> **PROBLEM STATEMENT**
Please return the records below exactly as they stand, with the pictures removed.

(Change listing data)
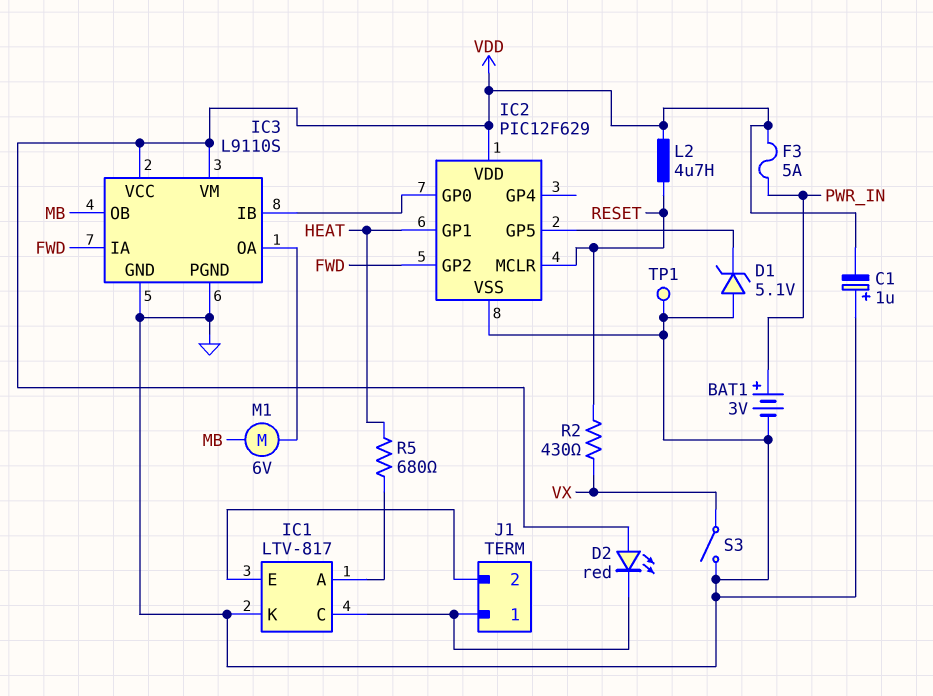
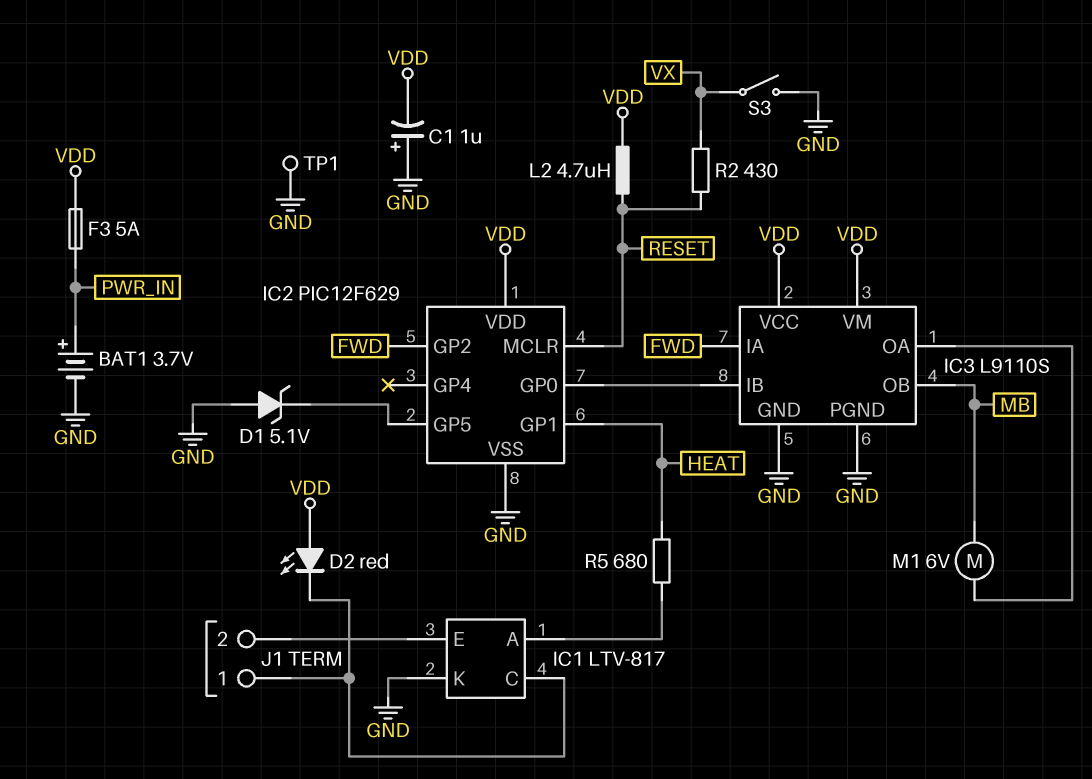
BAT1: 3V (plus PWR_IN, minus GND) -> 3.7V (plus PWR_IN, minus GND)

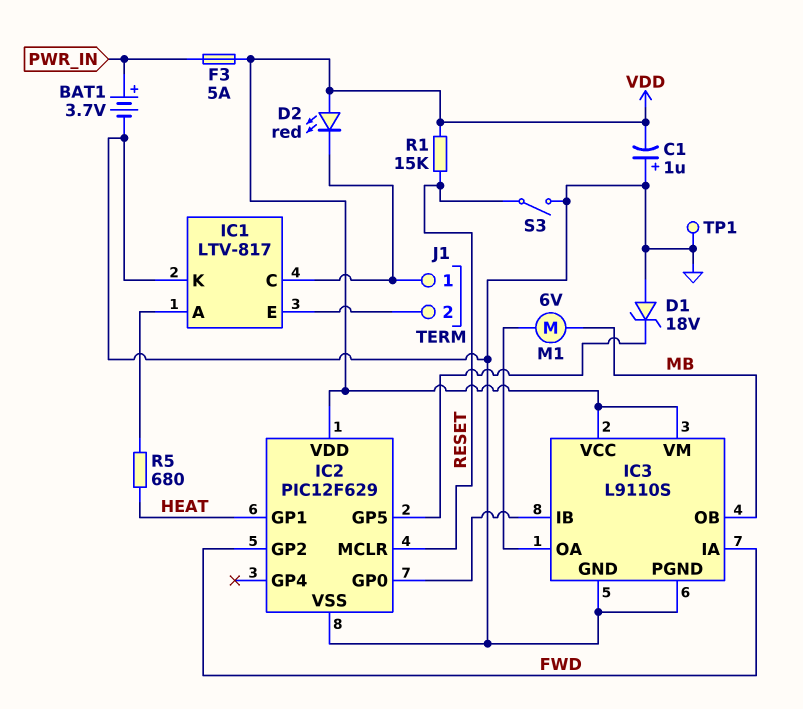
D1: zener 5.1V (A GND, K IC2/GP5) -> zener 18V (A GND, K IC2/GP5)
L2: 4.7uH (RESET, VDD) -> none
R1: none -> 15k (RESET, VDD)
R2: 430 (RESET, VX) -> none
S3: switch (GND, VX) -> switch (GND, RESET)

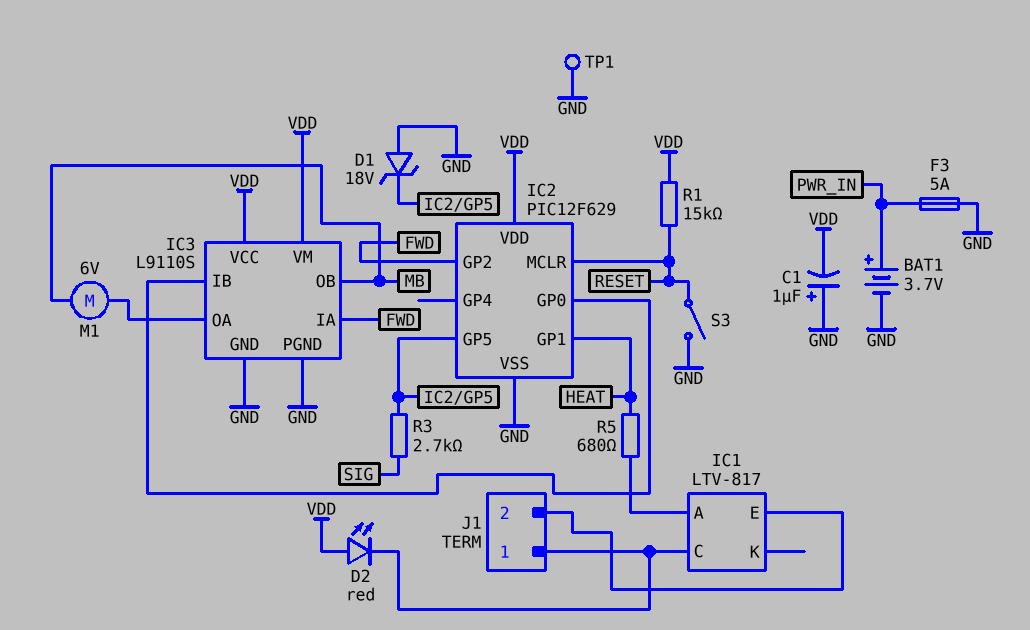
F3: 5A (PWR_IN, VDD) -> 5A (GND, PWR_IN)
IC1 pin K: GND -> none
R3: none -> 2.7k (IC2/GP5, SIG)

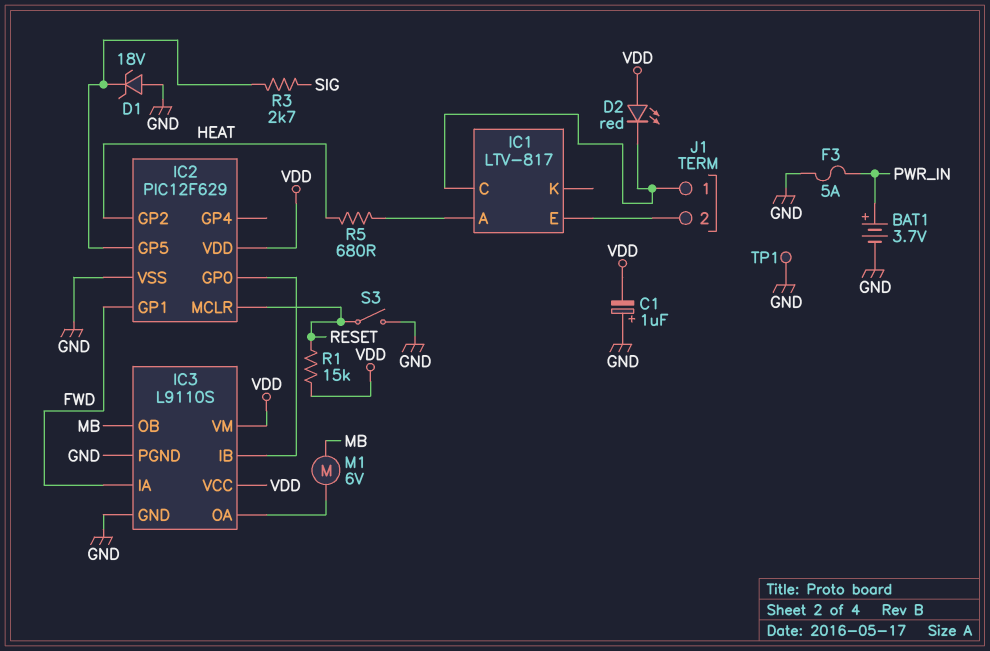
IC2 pin GP1: HEAT -> FWD
IC2 pin GP2: FWD -> HEAT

> **EXERCISE SOLUTION**
BAT1: 3V (plus PWR_IN, minus GND) -> 3.7V (plus PWR_IN, minus GND)

D1: zener 5.1V (A GND, K IC2/GP5) -> zener 18V (A GND, K IC2/GP5)
L2: 4.7uH (RESET, VDD) -> none
R1: none -> 15k (RESET, VDD)
R2: 430 (RESET, VX) -> none
S3: switch (GND, VX) -> switch (GND, RESET)

F3: 5A (PWR_IN, VDD) -> 5A (GND, PWR_IN)
IC1 pin K: GND -> none
R3: none -> 2.7k (IC2/GP5, SIG)

IC2 pin GP1: HEAT -> FWD
IC2 pin GP2: FWD -> HEAT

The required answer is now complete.